**** Data extract ****

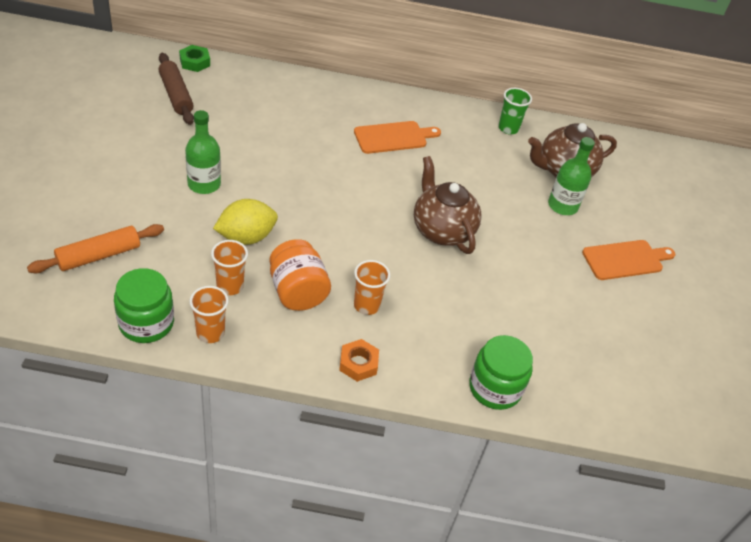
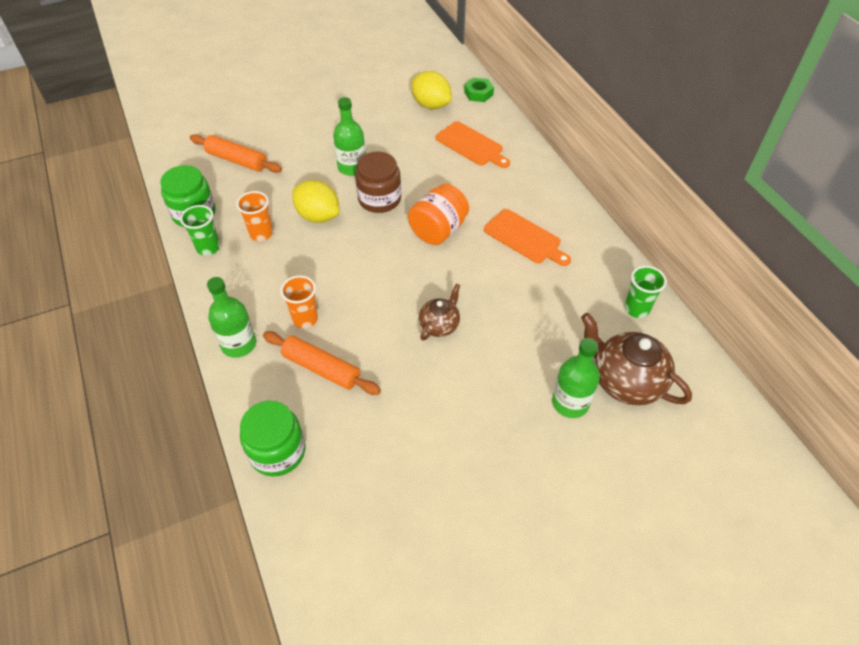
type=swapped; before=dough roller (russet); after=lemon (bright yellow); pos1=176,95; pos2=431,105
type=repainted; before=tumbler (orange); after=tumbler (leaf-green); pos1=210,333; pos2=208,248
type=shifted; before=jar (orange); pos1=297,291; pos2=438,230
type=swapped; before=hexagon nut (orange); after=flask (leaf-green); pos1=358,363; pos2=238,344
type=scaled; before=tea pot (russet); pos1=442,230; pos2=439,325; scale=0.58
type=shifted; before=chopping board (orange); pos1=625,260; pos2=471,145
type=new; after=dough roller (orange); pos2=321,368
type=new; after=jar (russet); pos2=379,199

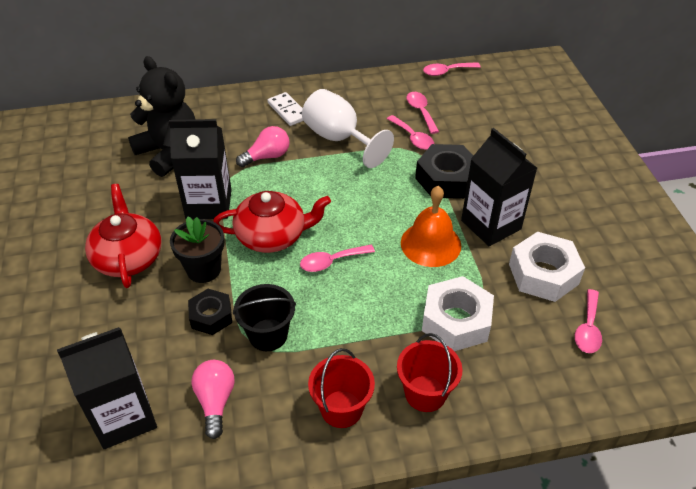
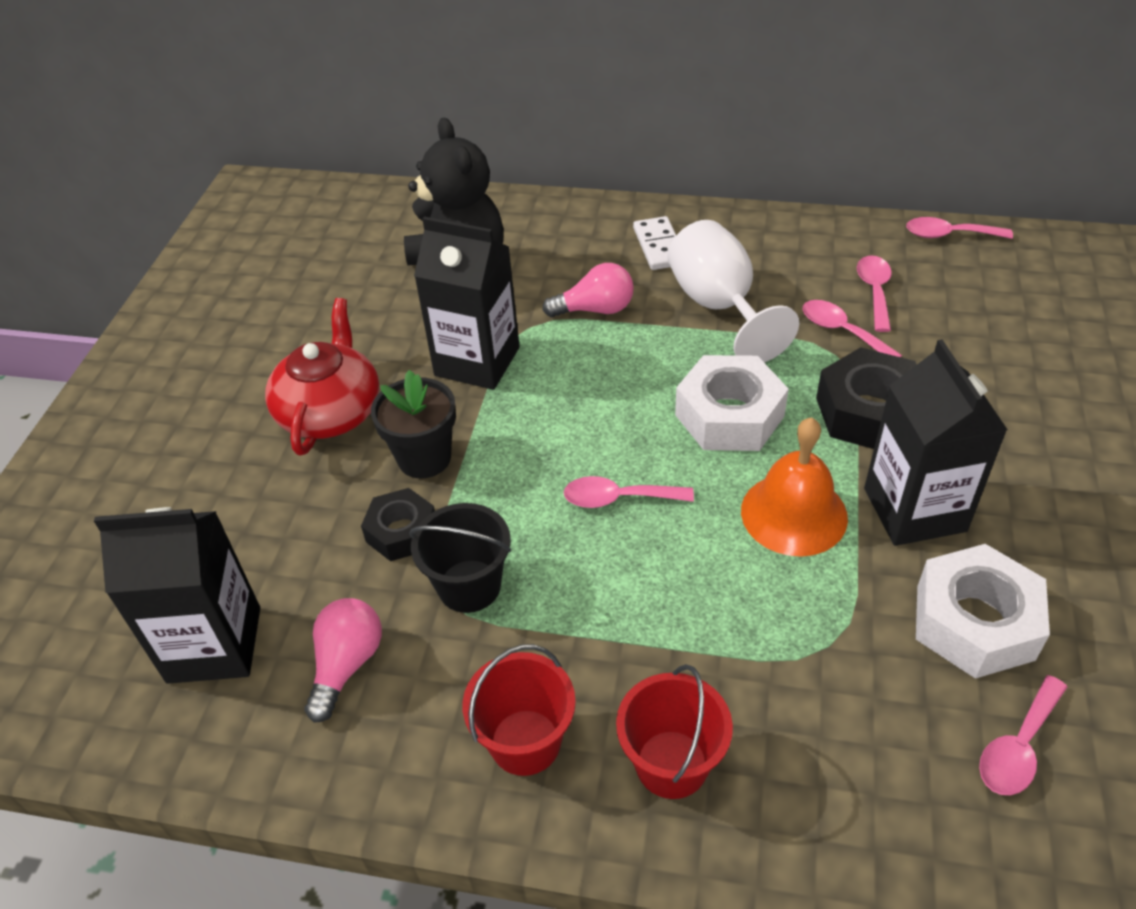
type=gone; before=tea pot (red); pos1=272,236
type=rotated; before=teaspoon (rose-pink); pos1=413,138; pos2=842,331; turn=150
type=shifted; before=hexagon nut (snow-white); pos1=456,321; pos2=729,415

****

The entries above must be output exactly, with every image left out.

type=swapped; before=dough roller (russet); after=lemon (bright yellow); pos1=176,95; pos2=431,105
type=repainted; before=tumbler (orange); after=tumbler (leaf-green); pos1=210,333; pos2=208,248
type=shifted; before=jar (orange); pos1=297,291; pos2=438,230
type=swapped; before=hexagon nut (orange); after=flask (leaf-green); pos1=358,363; pos2=238,344
type=scaled; before=tea pot (russet); pos1=442,230; pos2=439,325; scale=0.58
type=shifted; before=chopping board (orange); pos1=625,260; pos2=471,145
type=new; after=dough roller (orange); pos2=321,368
type=new; after=jar (russet); pos2=379,199

type=gone; before=tea pot (red); pos1=272,236
type=rotated; before=teaspoon (rose-pink); pos1=413,138; pos2=842,331; turn=150
type=shifted; before=hexagon nut (snow-white); pos1=456,321; pos2=729,415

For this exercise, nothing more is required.